**Required action**:
Below is a listing; write it out exactly and drop any images from it.

-.-.-

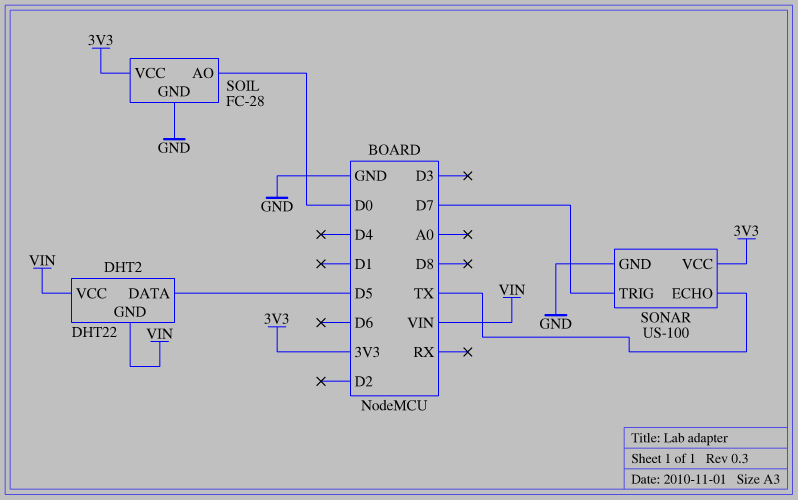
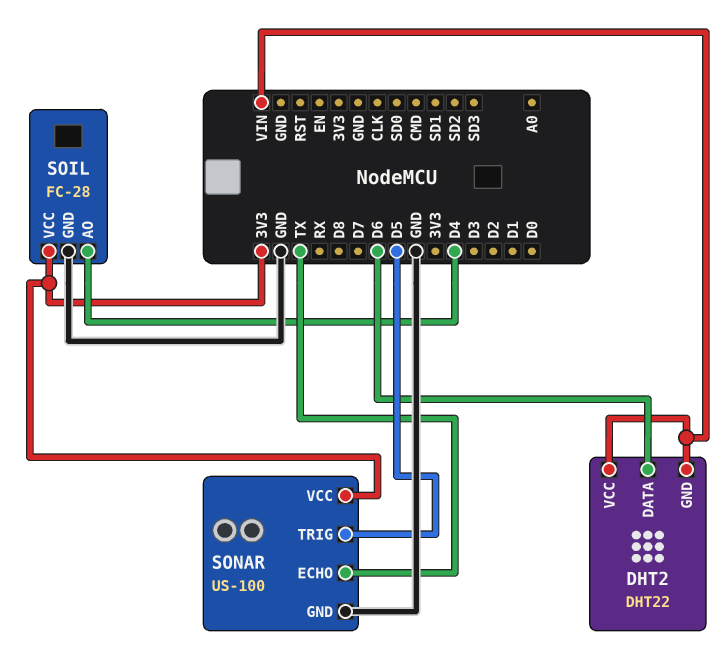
DHT2 pin DATA: D5 -> D6
SOIL pin AO: D0 -> D4
SONAR pin TRIG: D7 -> D5

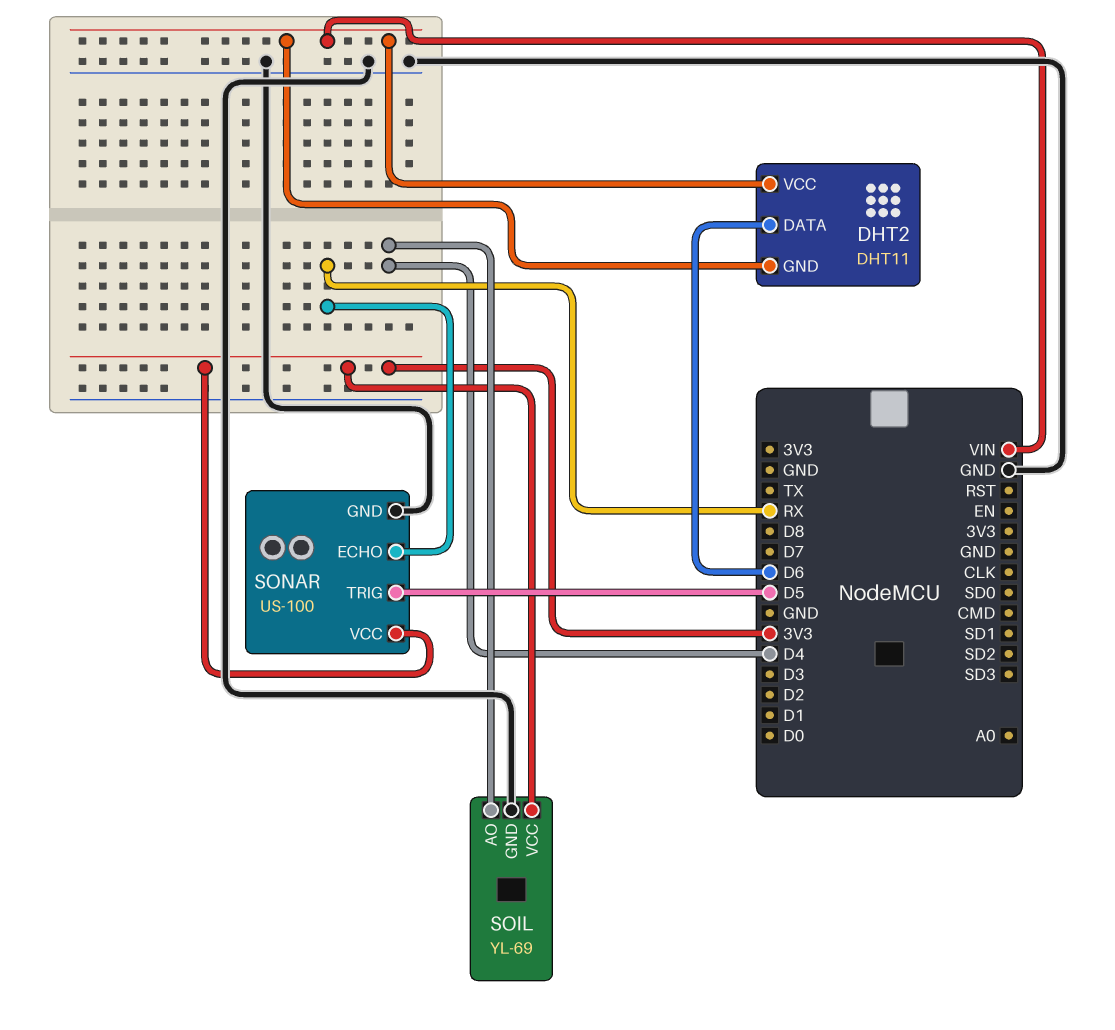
DHT2: DHT22 -> DHT11
SOIL: FC-28 -> YL-69
SONAR pin ECHO: TX -> RX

-.-.-

**Task output**:
DHT2 pin DATA: D5 -> D6
SOIL pin AO: D0 -> D4
SONAR pin TRIG: D7 -> D5

DHT2: DHT22 -> DHT11
SOIL: FC-28 -> YL-69
SONAR pin ECHO: TX -> RX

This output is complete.